INFORMATION SHOWN:

((

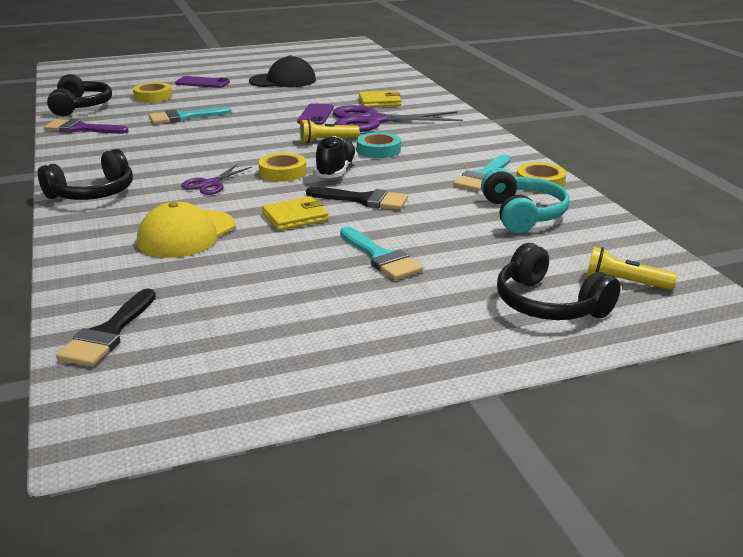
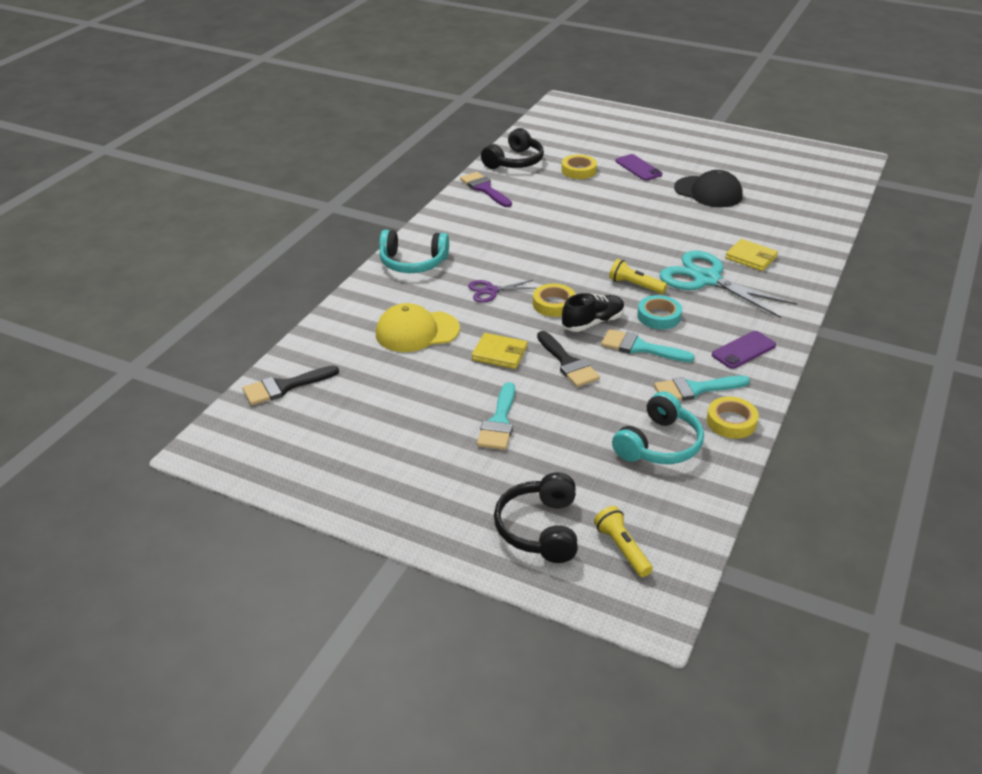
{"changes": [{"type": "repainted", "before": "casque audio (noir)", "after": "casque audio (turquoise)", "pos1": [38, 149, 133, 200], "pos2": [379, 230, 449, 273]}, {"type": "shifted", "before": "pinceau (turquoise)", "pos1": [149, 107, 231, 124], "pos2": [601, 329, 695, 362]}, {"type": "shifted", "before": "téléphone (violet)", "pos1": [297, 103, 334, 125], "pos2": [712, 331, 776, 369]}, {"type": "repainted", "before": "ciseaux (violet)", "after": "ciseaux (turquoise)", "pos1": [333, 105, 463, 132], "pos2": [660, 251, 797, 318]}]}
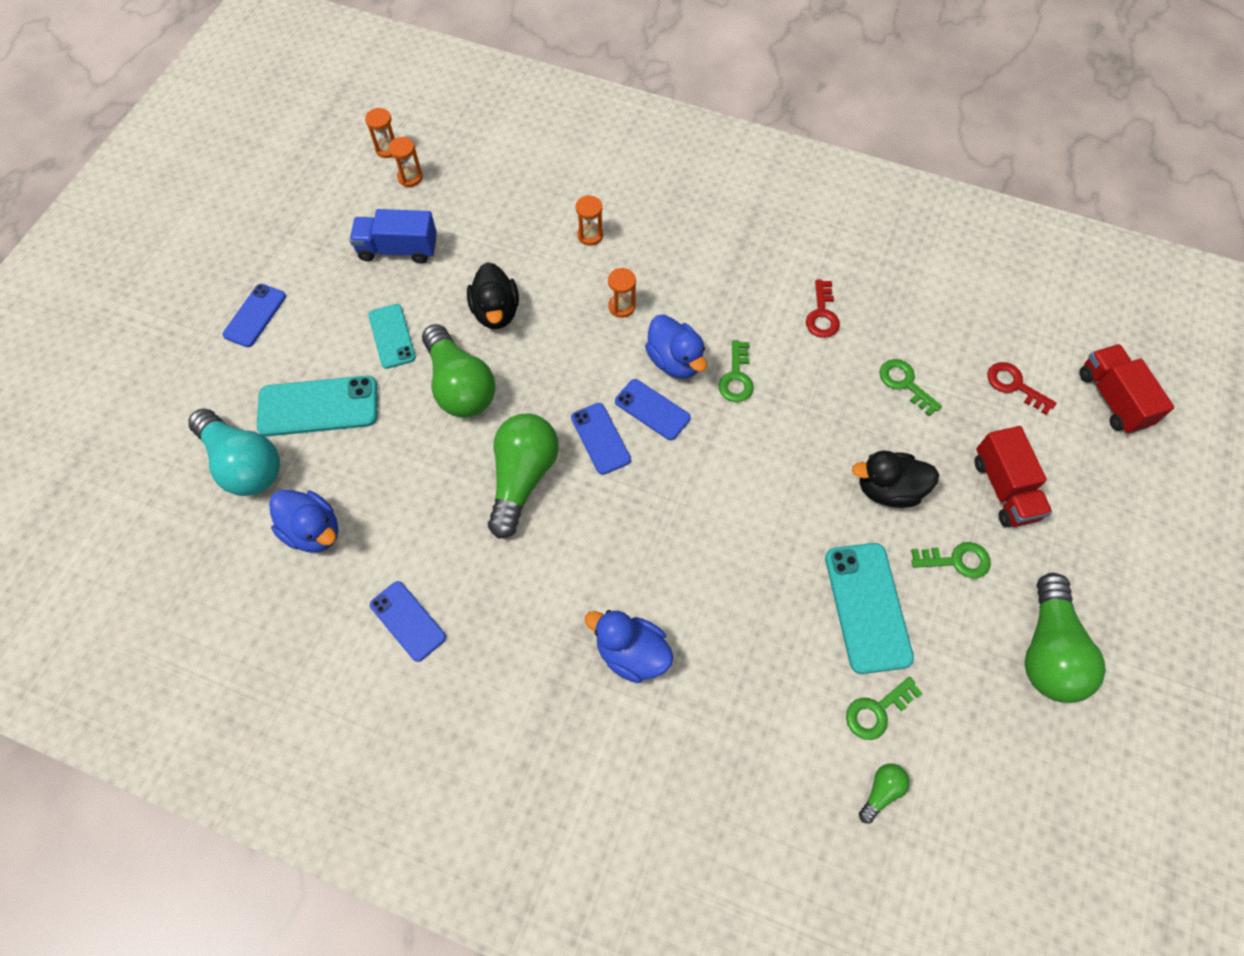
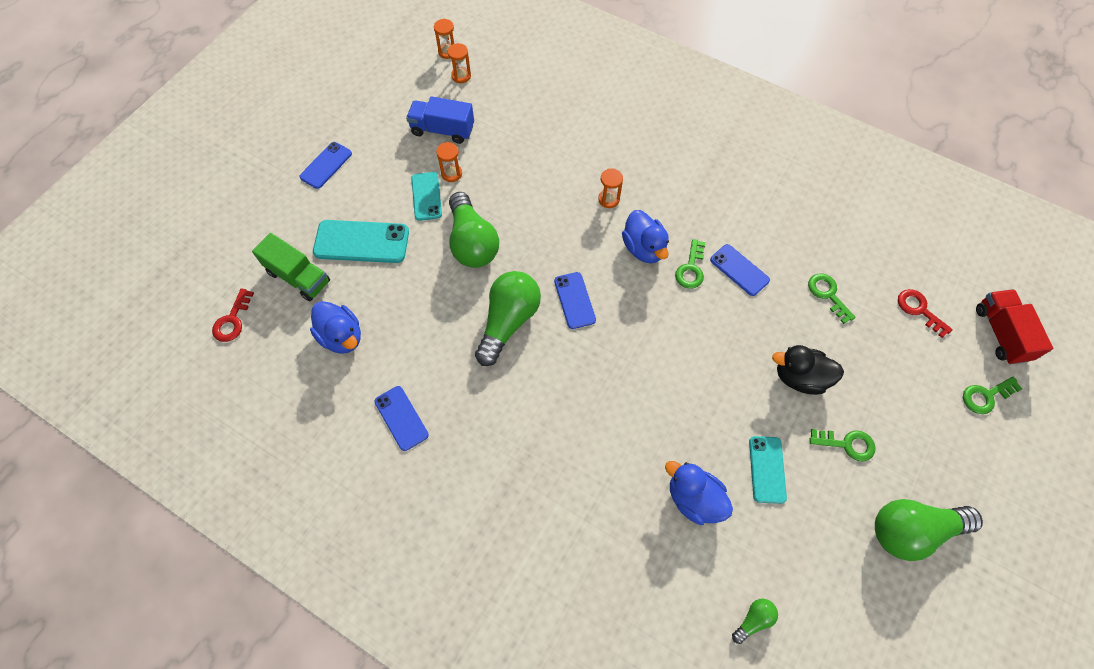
{"changes": [{"type": "swapped", "before": "ampoule (turquoise)", "after": "camion (vert)", "pos1": [188, 408, 280, 496], "pos2": [252, 233, 330, 301]}, {"type": "gone", "before": "canard (noir)", "pos1": [467, 262, 519, 329]}, {"type": "shifted", "before": "sablier (orange)", "pos1": [576, 195, 603, 245], "pos2": [436, 142, 462, 182]}, {"type": "shifted", "before": "canard (bleu)", "pos1": [584, 610, 673, 683], "pos2": [665, 461, 733, 525]}, {"type": "shifted", "before": "téléphone (bleu)", "pos1": [615, 379, 691, 440], "pos2": [710, 244, 770, 296]}, {"type": "shifted", "before": "clé (rouge)", "pos1": [806, 280, 840, 338], "pos2": [212, 288, 254, 342]}, {"type": "scaled", "before": "téléphone (turquoise)", "pos1": [825, 543, 914, 674], "pos2": [749, 436, 787, 504], "scale": 0.63}, {"type": "shifted", "before": "clé (vert)", "pos1": [846, 677, 922, 740], "pos2": [963, 377, 1022, 414]}, {"type": "gone", "before": "camion (rouge)", "pos1": [974, 426, 1052, 527]}, {"type": "rotated", "before": "ampoule (vert)", "pos1": [1025, 573, 1106, 703], "pos2": [875, 499, 983, 561], "turn": 60}]}
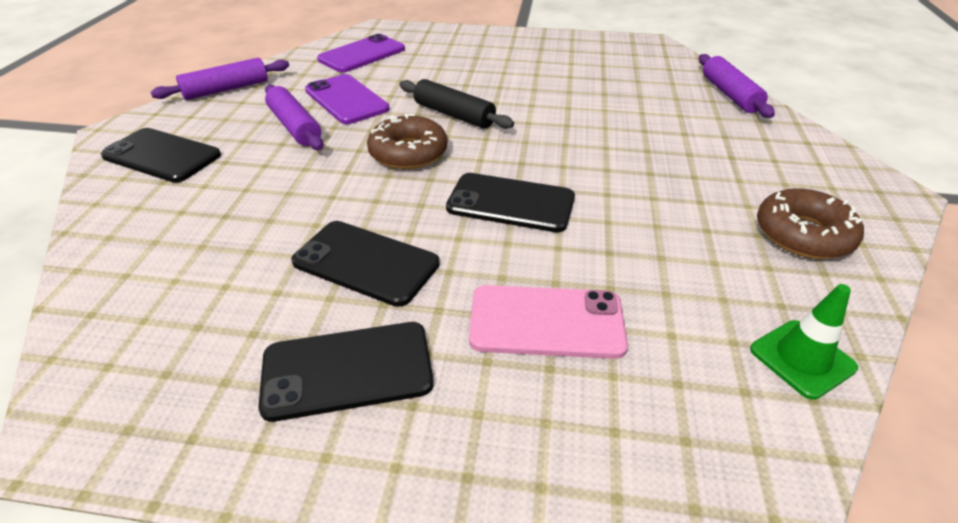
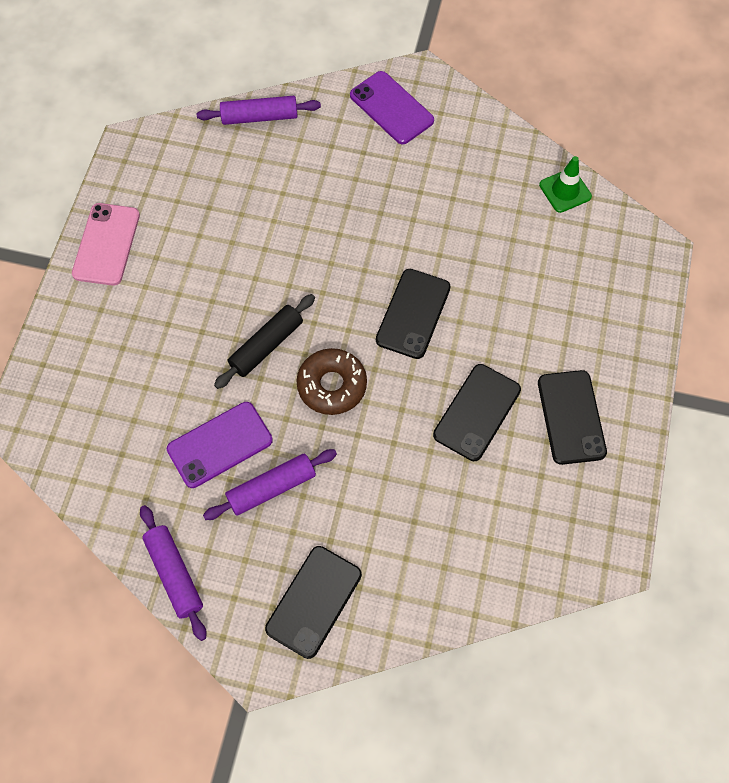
{"changes": [{"type": "shifted", "before": "téléphone (violet)", "pos1": [317, 34, 405, 72], "pos2": [350, 71, 434, 144]}, {"type": "shifted", "before": "téléphone (rose)", "pos1": [469, 285, 628, 359], "pos2": [72, 203, 140, 286]}, {"type": "gone", "before": "beignet (marron)", "pos1": [757, 188, 864, 259]}]}
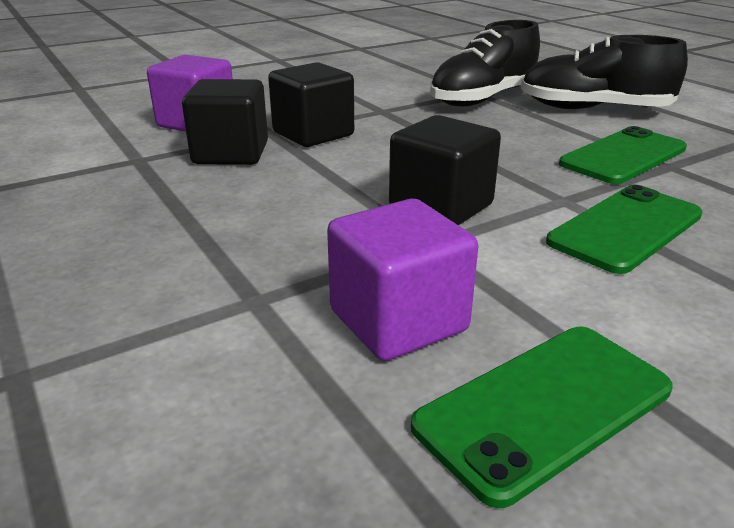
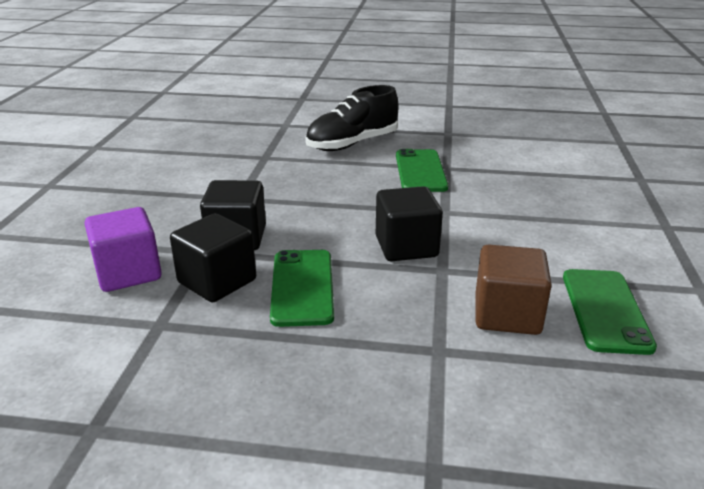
{"changes": [{"type": "repainted", "before": "cube (violet)", "after": "cube (marron)", "pos1": [327, 199, 478, 361], "pos2": [476, 244, 552, 335]}, {"type": "gone", "before": "chaussure (noir)", "pos1": [430, 20, 540, 107]}, {"type": "shifted", "before": "téléphone (vert)", "pos1": [546, 185, 703, 274], "pos2": [270, 250, 334, 327]}]}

))

WHAT IS REQUIRED: Only the pictures are to be dropped; return everything else in the listing exactly.

PROBLEM SOLUTION:
{"changes": [{"type": "repainted", "before": "casque audio (noir)", "after": "casque audio (turquoise)", "pos1": [38, 149, 133, 200], "pos2": [379, 230, 449, 273]}, {"type": "shifted", "before": "pinceau (turquoise)", "pos1": [149, 107, 231, 124], "pos2": [601, 329, 695, 362]}, {"type": "shifted", "before": "téléphone (violet)", "pos1": [297, 103, 334, 125], "pos2": [712, 331, 776, 369]}, {"type": "repainted", "before": "ciseaux (violet)", "after": "ciseaux (turquoise)", "pos1": [333, 105, 463, 132], "pos2": [660, 251, 797, 318]}]}
{"changes": [{"type": "swapped", "before": "ampoule (turquoise)", "after": "camion (vert)", "pos1": [188, 408, 280, 496], "pos2": [252, 233, 330, 301]}, {"type": "gone", "before": "canard (noir)", "pos1": [467, 262, 519, 329]}, {"type": "shifted", "before": "sablier (orange)", "pos1": [576, 195, 603, 245], "pos2": [436, 142, 462, 182]}, {"type": "shifted", "before": "canard (bleu)", "pos1": [584, 610, 673, 683], "pos2": [665, 461, 733, 525]}, {"type": "shifted", "before": "téléphone (bleu)", "pos1": [615, 379, 691, 440], "pos2": [710, 244, 770, 296]}, {"type": "shifted", "before": "clé (rouge)", "pos1": [806, 280, 840, 338], "pos2": [212, 288, 254, 342]}, {"type": "scaled", "before": "téléphone (turquoise)", "pos1": [825, 543, 914, 674], "pos2": [749, 436, 787, 504], "scale": 0.63}, {"type": "shifted", "before": "clé (vert)", "pos1": [846, 677, 922, 740], "pos2": [963, 377, 1022, 414]}, {"type": "gone", "before": "camion (rouge)", "pos1": [974, 426, 1052, 527]}, {"type": "rotated", "before": "ampoule (vert)", "pos1": [1025, 573, 1106, 703], "pos2": [875, 499, 983, 561], "turn": 60}]}
{"changes": [{"type": "shifted", "before": "téléphone (violet)", "pos1": [317, 34, 405, 72], "pos2": [350, 71, 434, 144]}, {"type": "shifted", "before": "téléphone (rose)", "pos1": [469, 285, 628, 359], "pos2": [72, 203, 140, 286]}, {"type": "gone", "before": "beignet (marron)", "pos1": [757, 188, 864, 259]}]}
{"changes": [{"type": "repainted", "before": "cube (violet)", "after": "cube (marron)", "pos1": [327, 199, 478, 361], "pos2": [476, 244, 552, 335]}, {"type": "gone", "before": "chaussure (noir)", "pos1": [430, 20, 540, 107]}, {"type": "shifted", "before": "téléphone (vert)", "pos1": [546, 185, 703, 274], "pos2": [270, 250, 334, 327]}]}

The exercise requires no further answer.